• WHAT THE EXERCISE ASKS:
Here is the task for the records below: repeat exactly the lines from the one with "old: Birne (braun)" to the one with "second_place: [120, 333]", both included, and nothing else.

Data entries
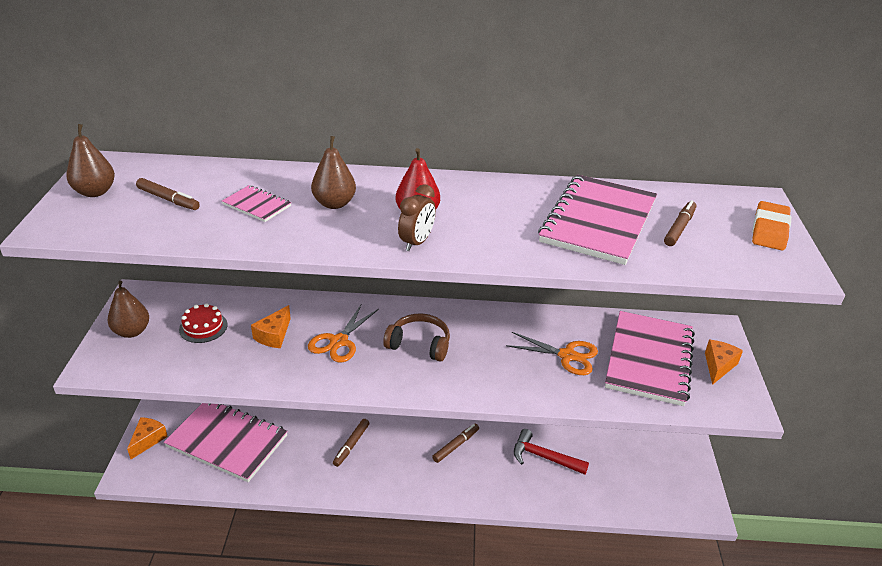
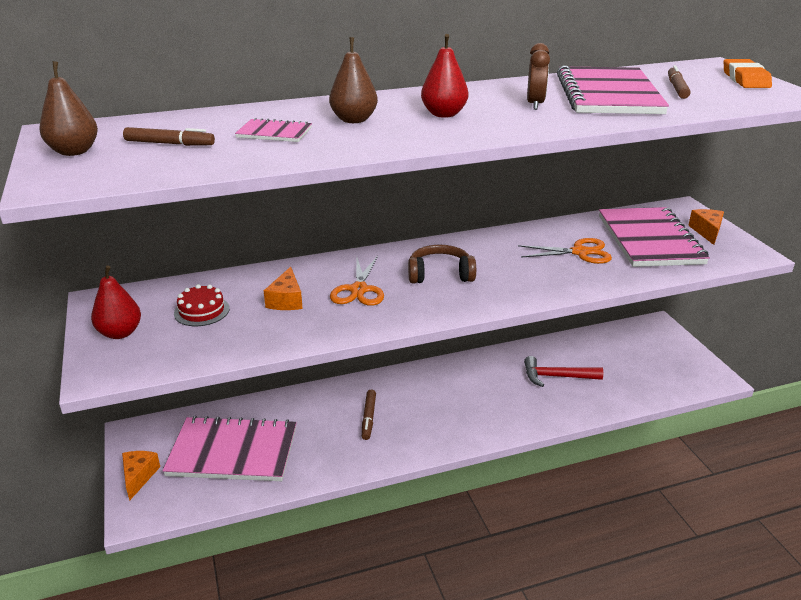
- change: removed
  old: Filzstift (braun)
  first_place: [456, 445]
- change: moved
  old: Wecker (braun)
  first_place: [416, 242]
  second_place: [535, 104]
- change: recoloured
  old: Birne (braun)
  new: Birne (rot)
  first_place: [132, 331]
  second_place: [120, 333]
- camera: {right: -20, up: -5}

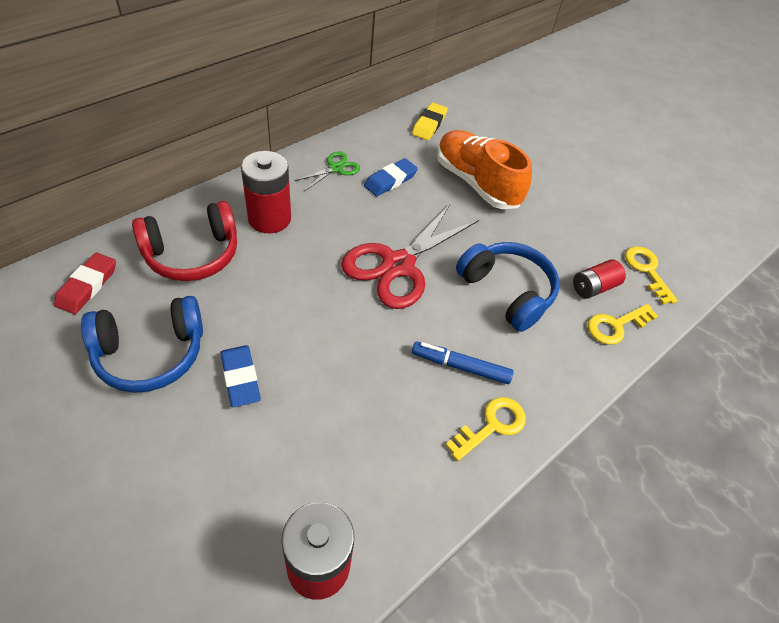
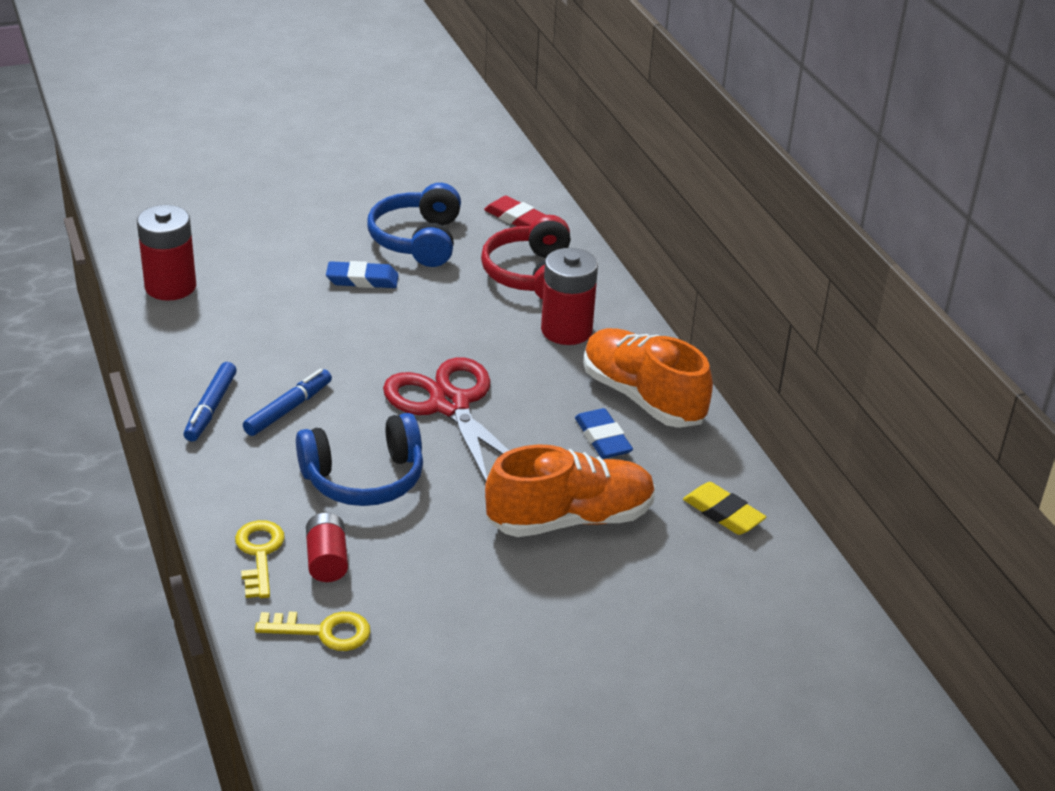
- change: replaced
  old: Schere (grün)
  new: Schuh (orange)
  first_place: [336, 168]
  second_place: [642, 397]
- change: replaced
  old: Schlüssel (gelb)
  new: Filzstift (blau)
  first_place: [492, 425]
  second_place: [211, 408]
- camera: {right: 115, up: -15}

--

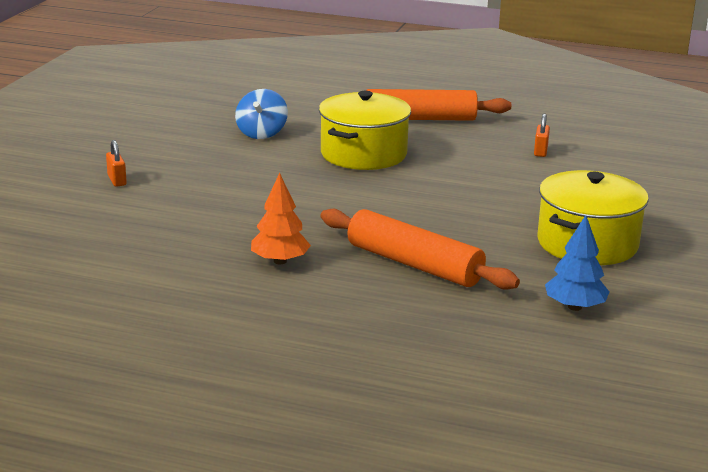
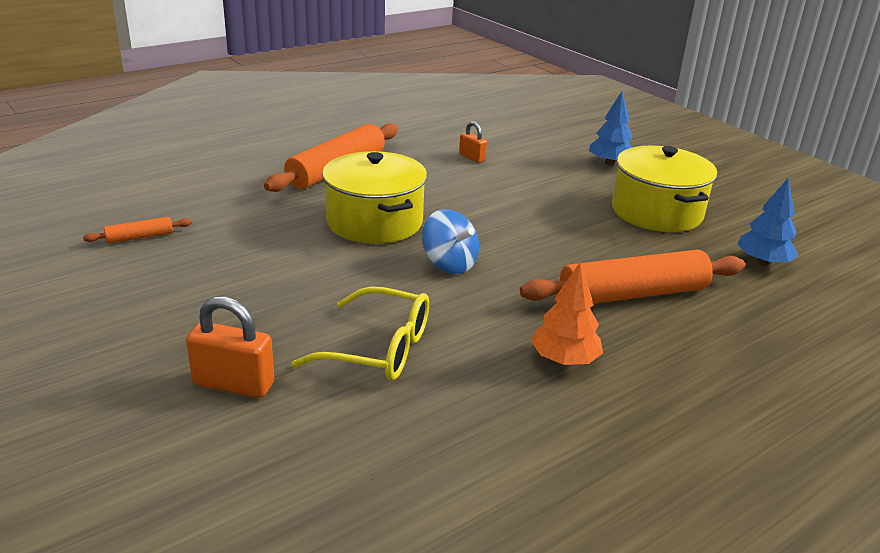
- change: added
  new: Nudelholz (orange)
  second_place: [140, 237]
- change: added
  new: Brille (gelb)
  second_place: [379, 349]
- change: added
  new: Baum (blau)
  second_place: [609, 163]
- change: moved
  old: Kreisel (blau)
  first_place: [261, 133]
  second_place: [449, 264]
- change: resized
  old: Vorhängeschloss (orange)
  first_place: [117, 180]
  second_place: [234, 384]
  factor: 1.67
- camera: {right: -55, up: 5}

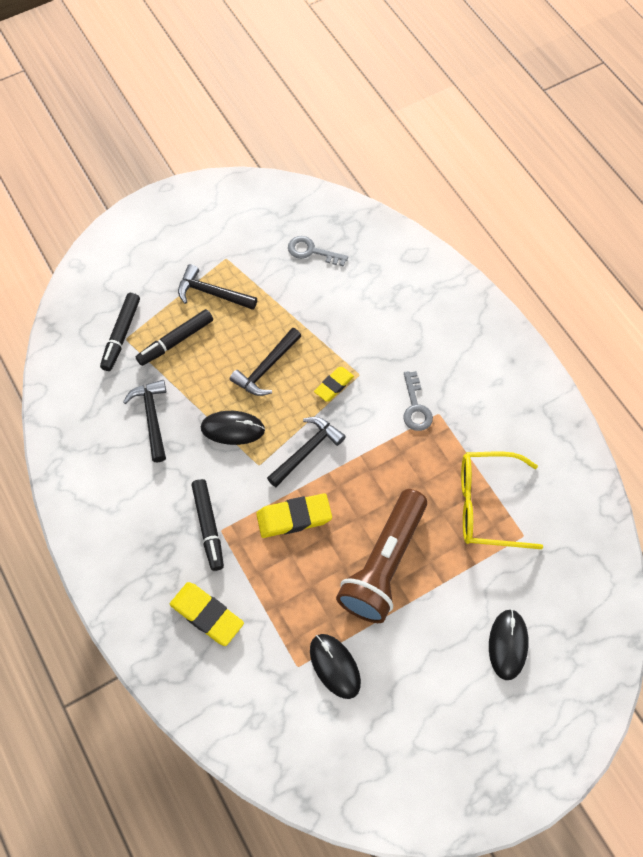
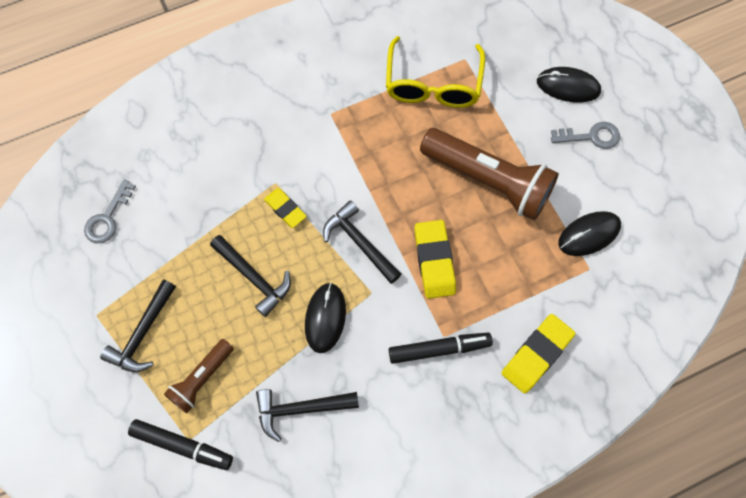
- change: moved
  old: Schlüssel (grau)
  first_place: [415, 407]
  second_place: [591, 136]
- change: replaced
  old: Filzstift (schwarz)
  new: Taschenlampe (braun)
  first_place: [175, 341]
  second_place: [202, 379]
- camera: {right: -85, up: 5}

• REPLY TO THE TASK:
  old: Birne (braun)
  new: Birne (rot)
  first_place: [132, 331]
  second_place: [120, 333]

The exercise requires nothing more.